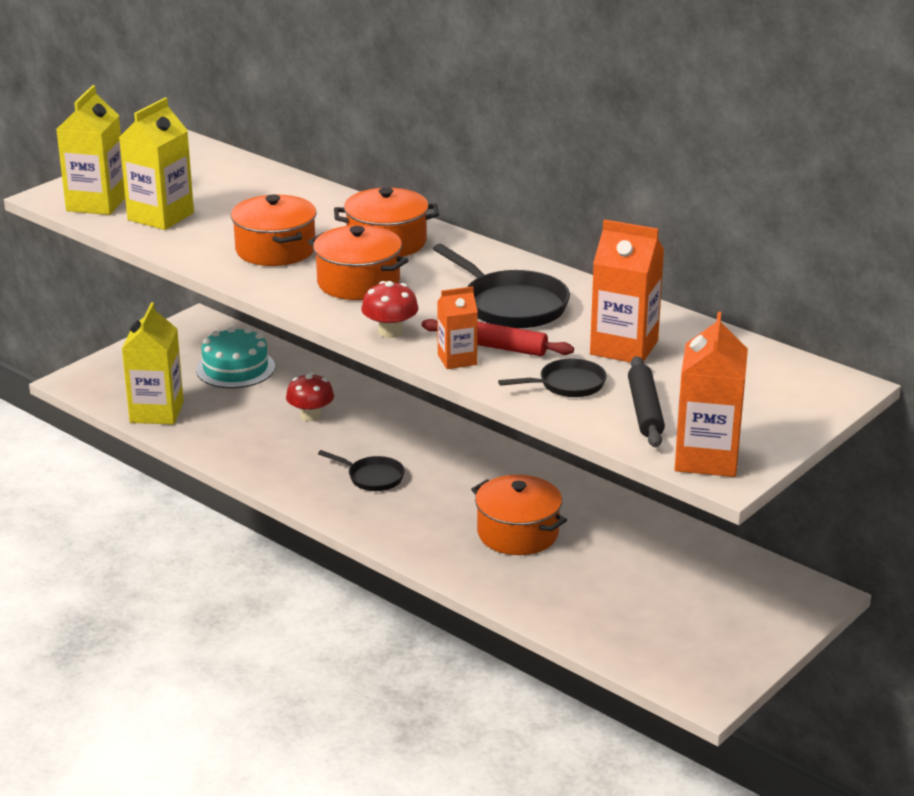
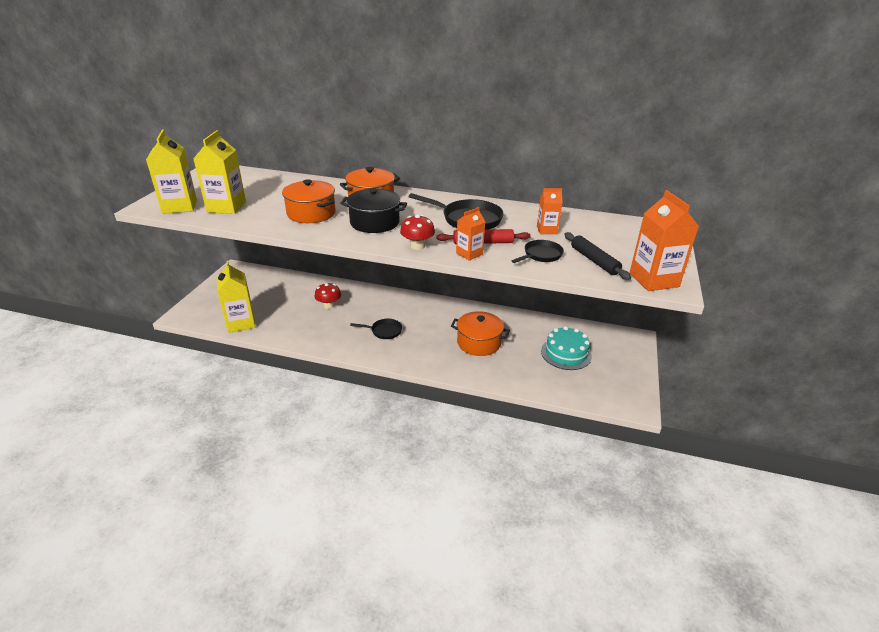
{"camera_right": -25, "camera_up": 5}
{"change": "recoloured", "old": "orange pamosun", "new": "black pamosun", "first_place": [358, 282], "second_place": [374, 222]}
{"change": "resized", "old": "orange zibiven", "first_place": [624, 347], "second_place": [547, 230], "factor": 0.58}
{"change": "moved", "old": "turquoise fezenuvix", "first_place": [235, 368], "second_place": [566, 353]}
—————
**Required work**
Please print the data above once more, exactly and without images.

**Result for this exercise**
{"camera_right": -25, "camera_up": 5}
{"change": "recoloured", "old": "orange pamosun", "new": "black pamosun", "first_place": [358, 282], "second_place": [374, 222]}
{"change": "resized", "old": "orange zibiven", "first_place": [624, 347], "second_place": [547, 230], "factor": 0.58}
{"change": "moved", "old": "turquoise fezenuvix", "first_place": [235, 368], "second_place": [566, 353]}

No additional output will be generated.